**Supplied information**:
Content starts

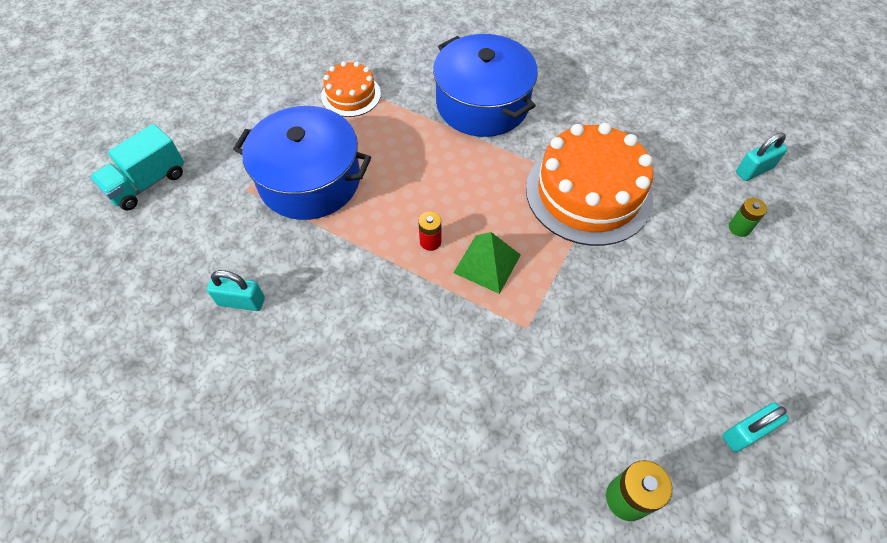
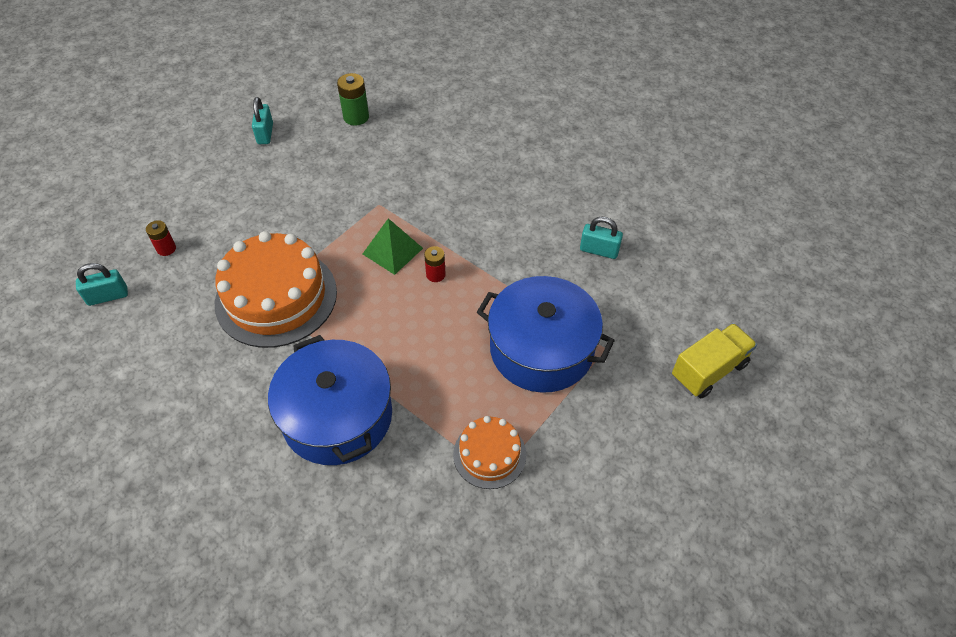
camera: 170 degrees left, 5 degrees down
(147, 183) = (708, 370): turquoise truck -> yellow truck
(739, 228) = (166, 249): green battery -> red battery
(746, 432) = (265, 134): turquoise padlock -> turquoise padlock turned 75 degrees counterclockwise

Content ends

When you repeat the data, keep every line exact and drop the images.

**Response**:
camera: 170 degrees left, 5 degrees down
(147, 183) = (708, 370): turquoise truck -> yellow truck
(739, 228) = (166, 249): green battery -> red battery
(746, 432) = (265, 134): turquoise padlock -> turquoise padlock turned 75 degrees counterclockwise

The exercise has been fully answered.